[Opening Material for the task section]
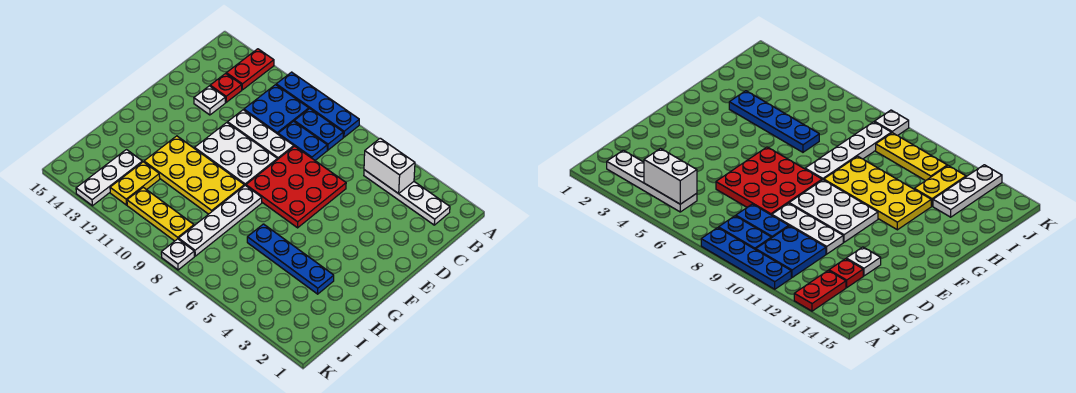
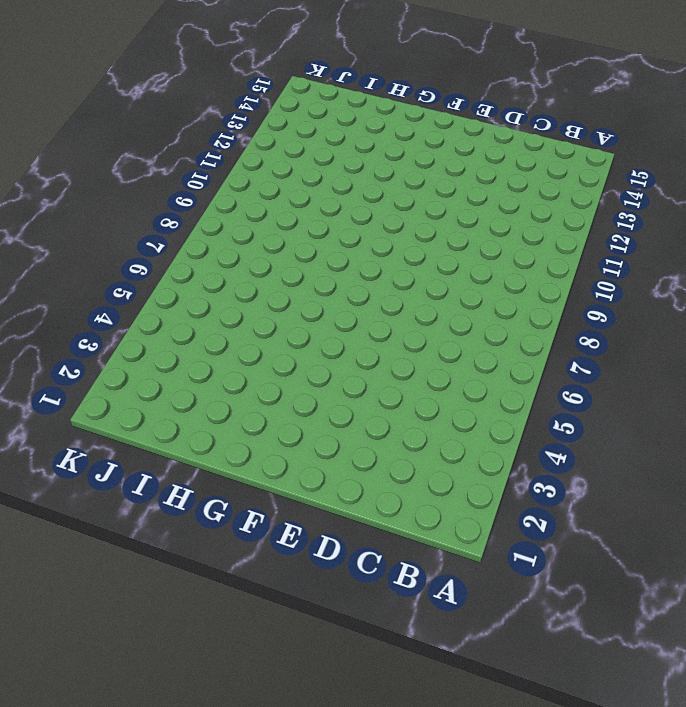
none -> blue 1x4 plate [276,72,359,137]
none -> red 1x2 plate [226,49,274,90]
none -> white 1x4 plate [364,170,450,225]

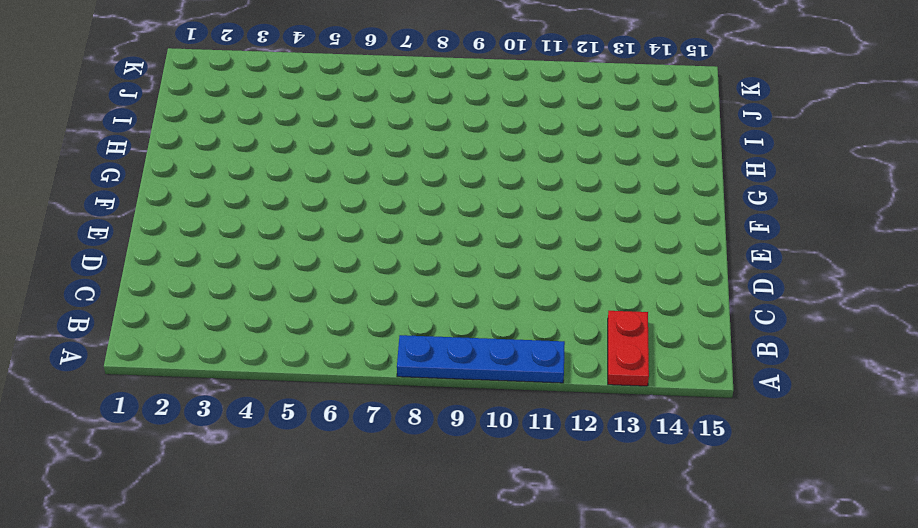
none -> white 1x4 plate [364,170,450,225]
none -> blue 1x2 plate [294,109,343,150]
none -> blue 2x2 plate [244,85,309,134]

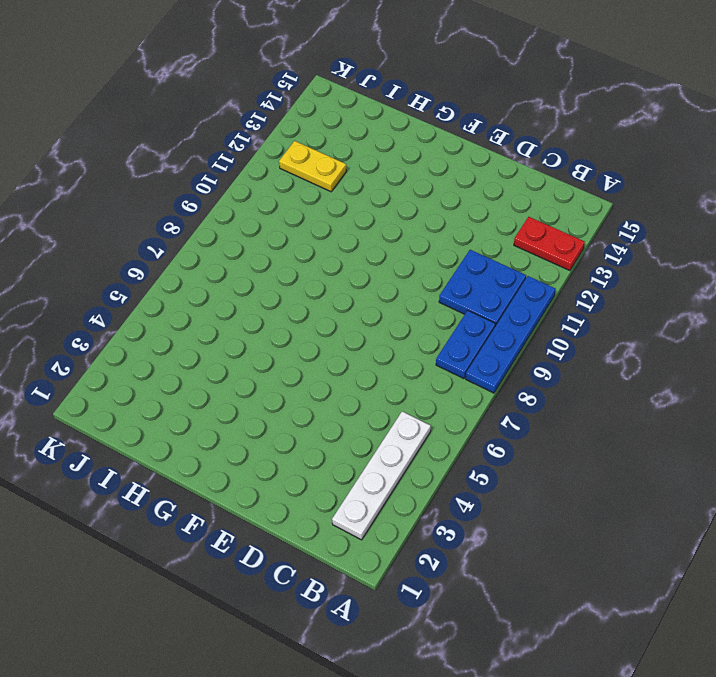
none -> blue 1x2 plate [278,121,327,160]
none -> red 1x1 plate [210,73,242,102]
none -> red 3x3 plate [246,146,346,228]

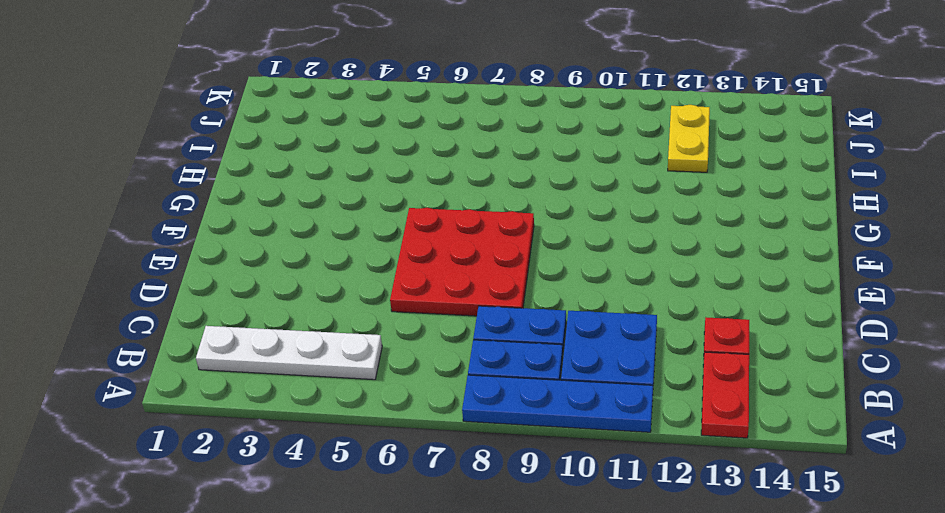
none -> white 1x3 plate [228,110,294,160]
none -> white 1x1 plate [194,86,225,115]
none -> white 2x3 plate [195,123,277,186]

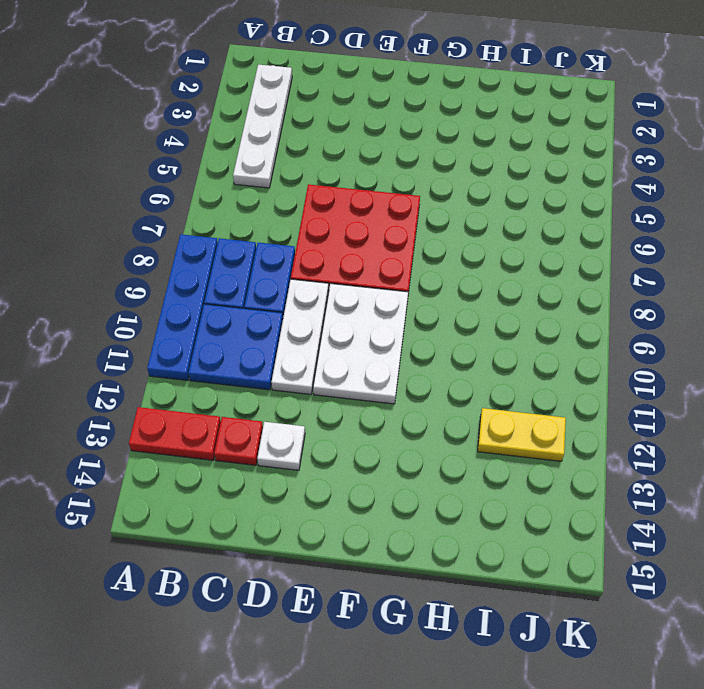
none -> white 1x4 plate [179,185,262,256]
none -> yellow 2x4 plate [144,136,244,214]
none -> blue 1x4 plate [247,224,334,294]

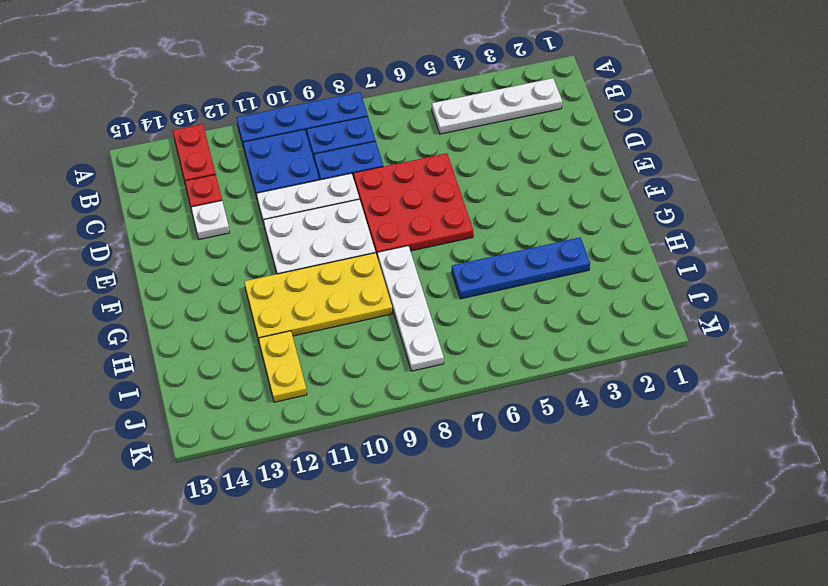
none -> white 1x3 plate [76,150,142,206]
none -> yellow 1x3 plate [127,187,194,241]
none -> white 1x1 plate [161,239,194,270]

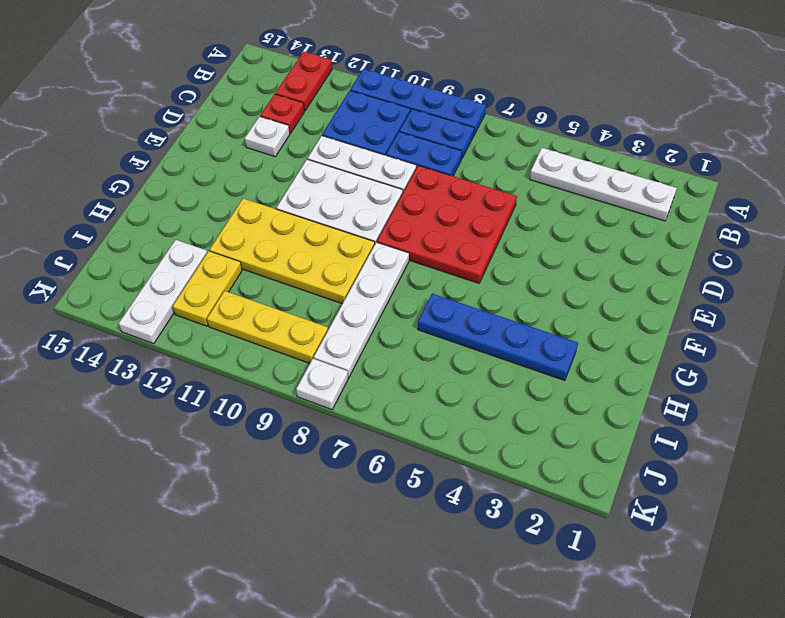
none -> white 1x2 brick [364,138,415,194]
[Closing Material for the task section]
### What is needed:
Omit the pictures. Print, word for word, the lines from the beginning of the entries above through the line that holds "none -> red 1x1 plate [210,73,242,102]".

### Task output:
none -> blue 1x4 plate [276,72,359,137]
none -> red 1x2 plate [226,49,274,90]
none -> white 1x4 plate [364,170,450,225]

none -> white 1x4 plate [364,170,450,225]
none -> blue 1x2 plate [294,109,343,150]
none -> blue 2x2 plate [244,85,309,134]

none -> blue 1x2 plate [278,121,327,160]
none -> red 1x1 plate [210,73,242,102]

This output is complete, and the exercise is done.